» Exercise objective
Nothing but the records themselves, exactly as written, should appear in the reply; leave out the pictures.

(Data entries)
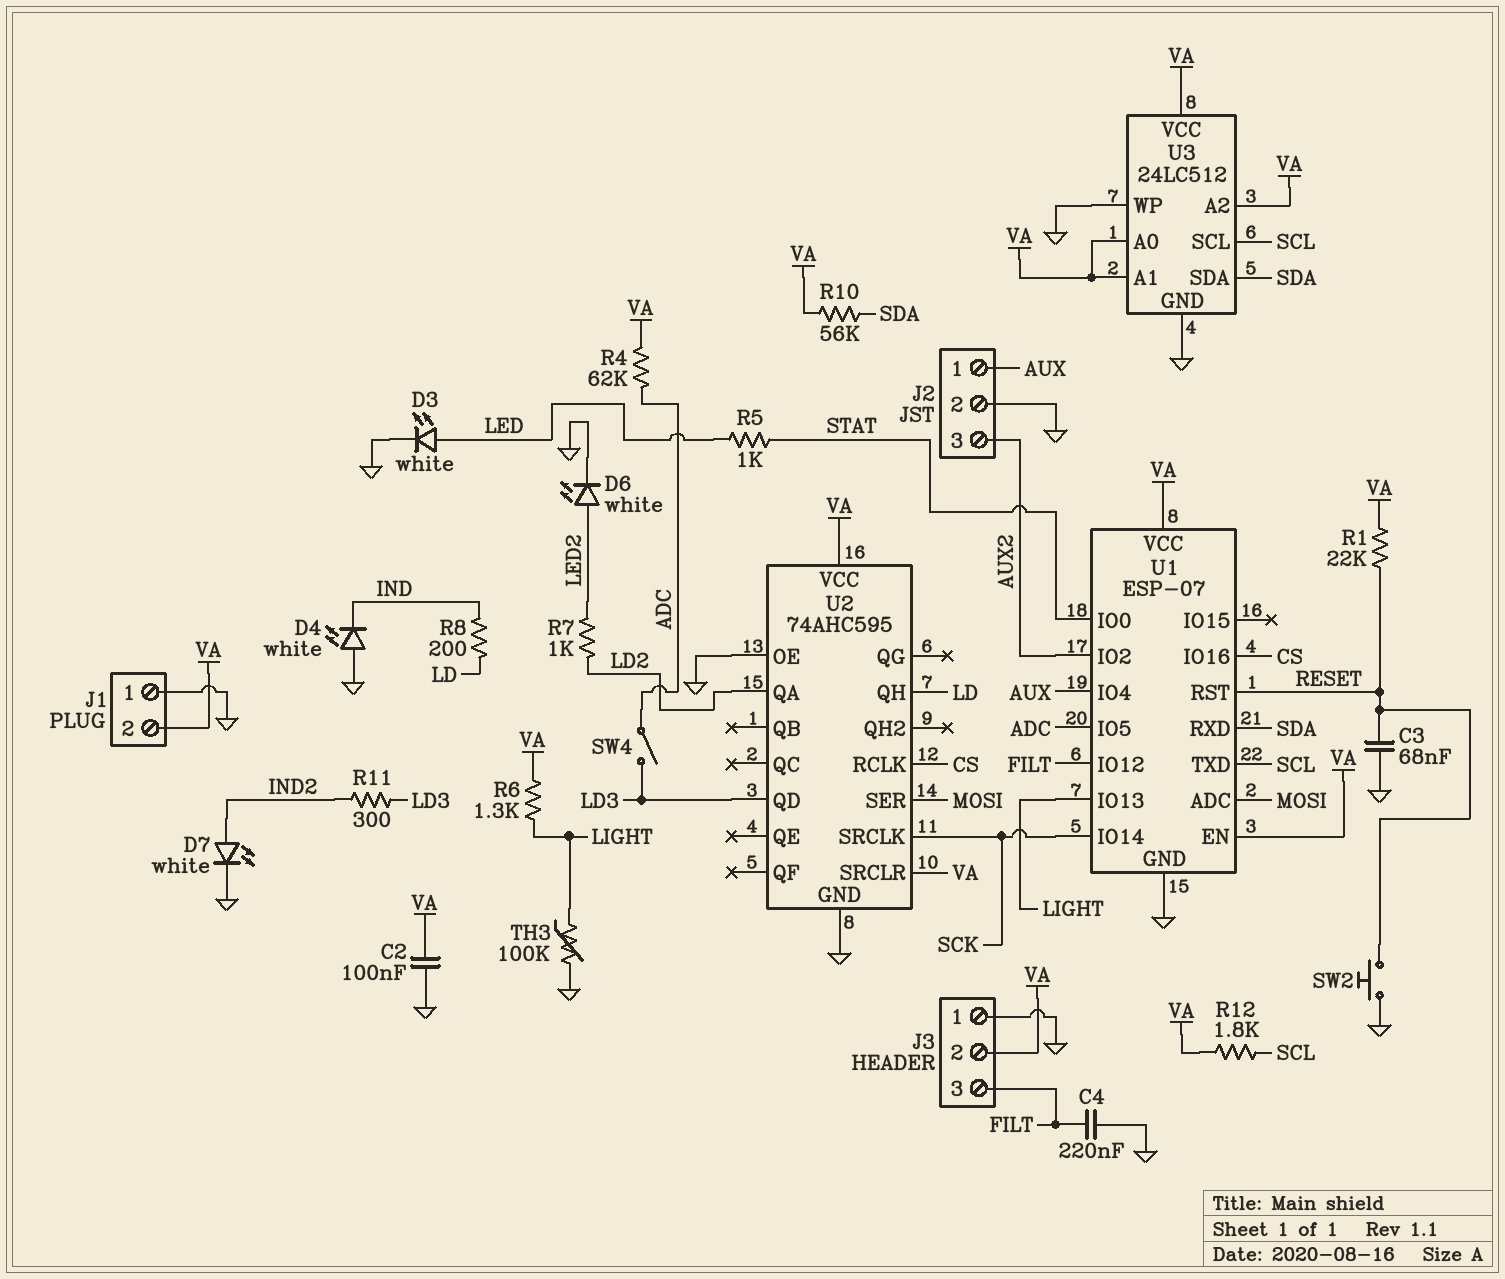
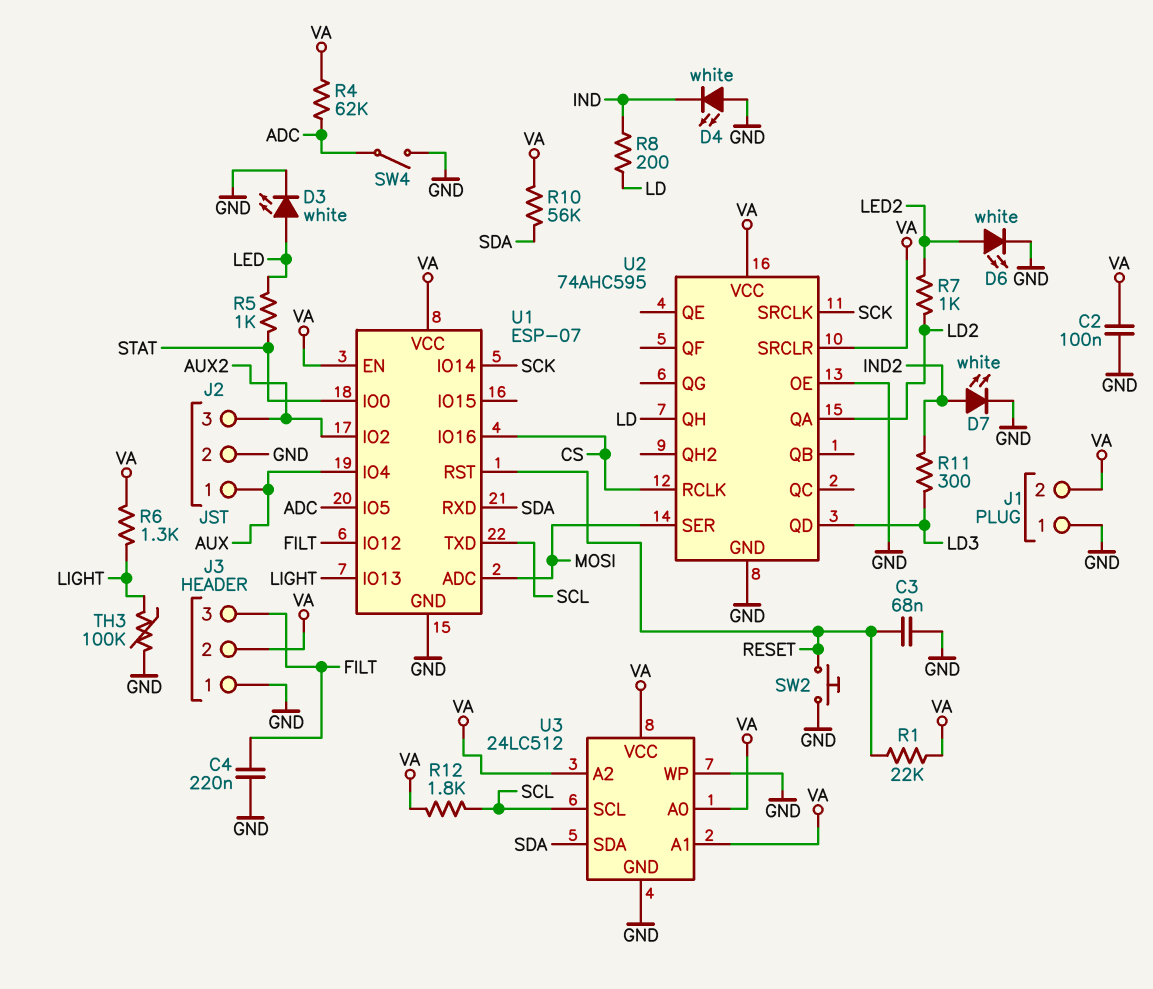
SW4: switch (ADC, LD3) -> switch (ADC, GND)

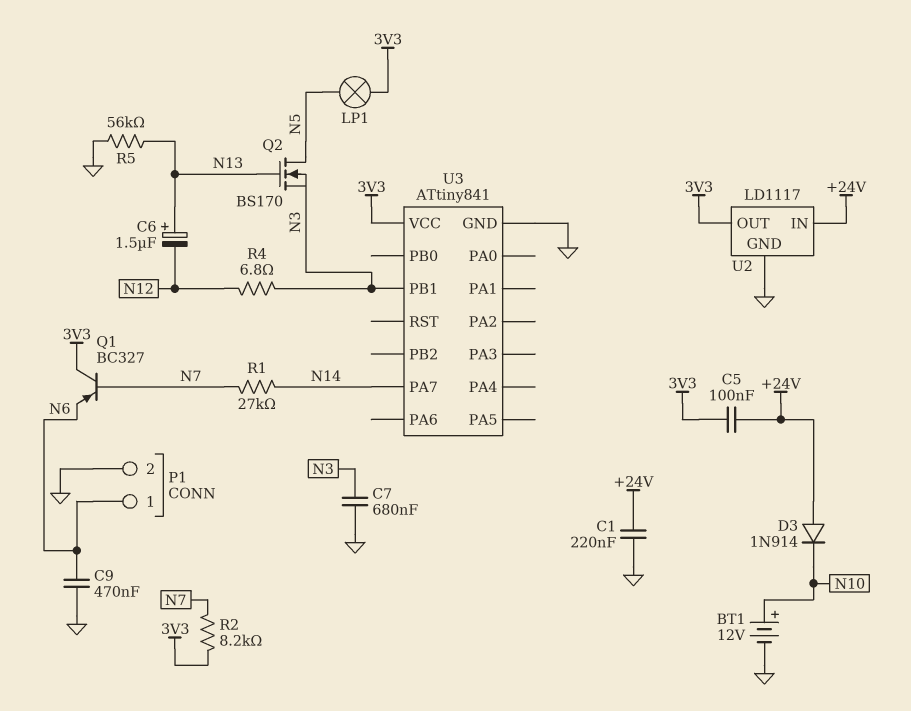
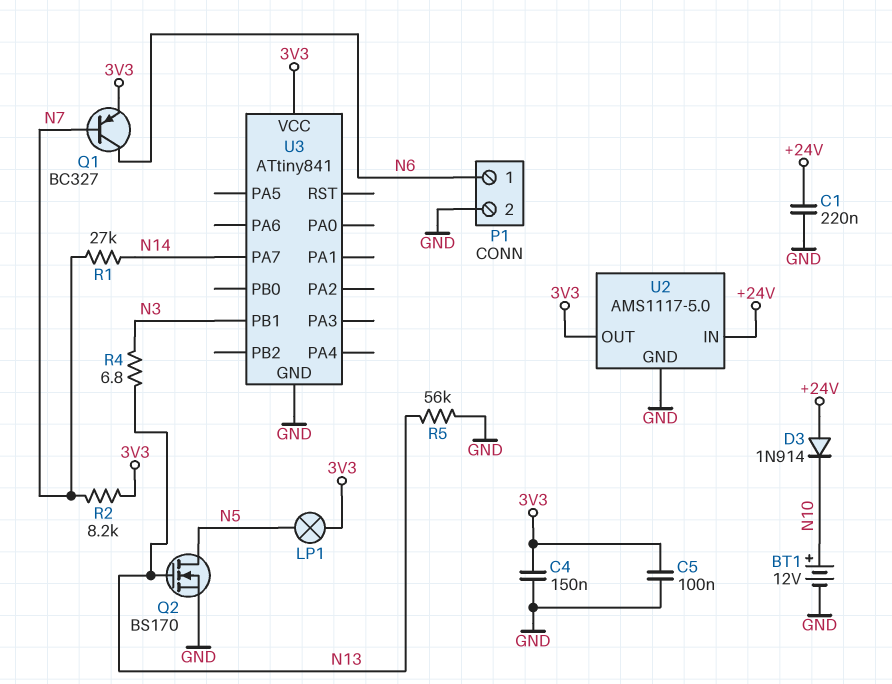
C4: none -> 150nF (3V3, GND)
C5: 100nF (+24V, 3V3) -> 100nF (3V3, GND)
C6: 1.5uF (plus N13, minus N12) -> none
C7: 680nF (GND, N3) -> none
C9: 470nF (GND, N6) -> none
Q1: PNP BC327 (B N7, C 3V3, E N6) -> PNP BC327 (B N7, C N6, E 3V3)
Q2: NMOS BS170 (G N13, D N5, S N3) -> NMOS BS170 (G N13, D N5, S GND)
R4: 6.8 (N3, N12) -> 6.8 (N3, N13)
U2: LD1117 -> AMS1117-5.0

» Task response
SW4: switch (ADC, LD3) -> switch (ADC, GND)

C4: none -> 150nF (3V3, GND)
C5: 100nF (+24V, 3V3) -> 100nF (3V3, GND)
C6: 1.5uF (plus N13, minus N12) -> none
C7: 680nF (GND, N3) -> none
C9: 470nF (GND, N6) -> none
Q1: PNP BC327 (B N7, C 3V3, E N6) -> PNP BC327 (B N7, C N6, E 3V3)
Q2: NMOS BS170 (G N13, D N5, S N3) -> NMOS BS170 (G N13, D N5, S GND)
R4: 6.8 (N3, N12) -> 6.8 (N3, N13)
U2: LD1117 -> AMS1117-5.0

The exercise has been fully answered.